What is required: Which lines of the data include the string "yellow"? List them all.

Before-and-after object listings:
▽

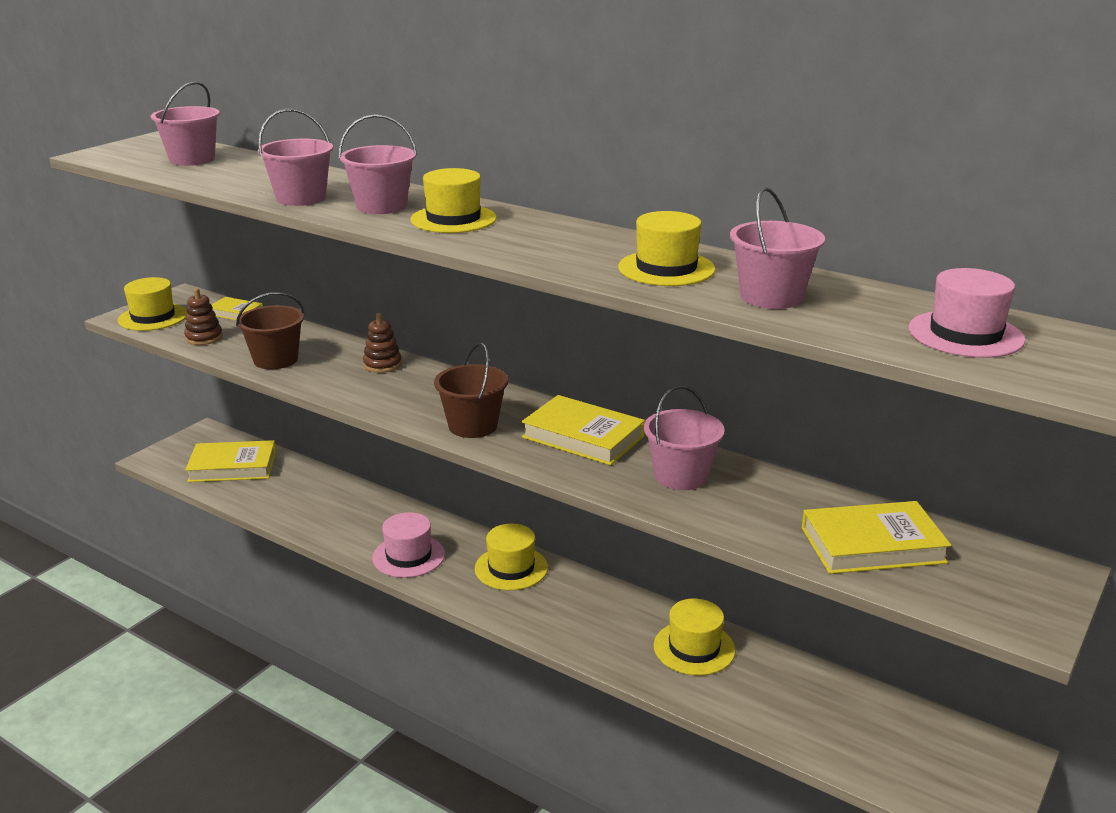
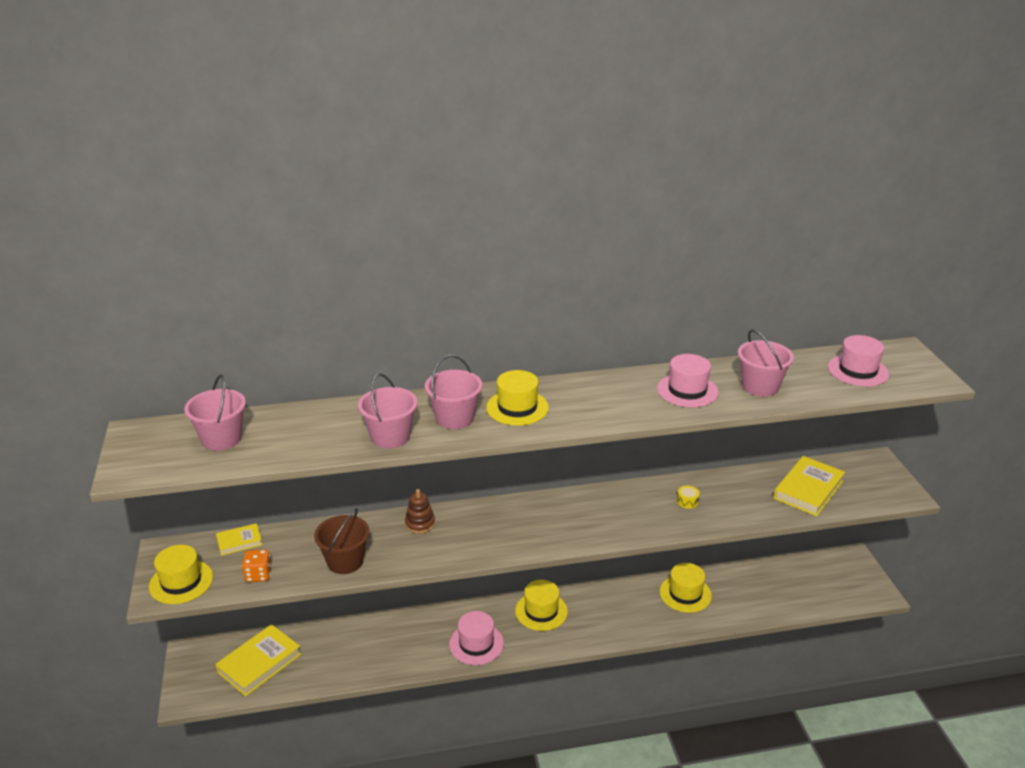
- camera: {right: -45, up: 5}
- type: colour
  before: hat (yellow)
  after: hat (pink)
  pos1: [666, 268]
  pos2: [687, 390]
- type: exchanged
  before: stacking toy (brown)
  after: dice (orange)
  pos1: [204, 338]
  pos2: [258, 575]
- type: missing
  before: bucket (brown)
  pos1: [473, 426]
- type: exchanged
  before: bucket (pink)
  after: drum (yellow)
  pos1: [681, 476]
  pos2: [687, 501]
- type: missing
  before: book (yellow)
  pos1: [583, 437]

△

Written solution:
  before: hat (yellow)
  after: drum (yellow)
  before: book (yellow)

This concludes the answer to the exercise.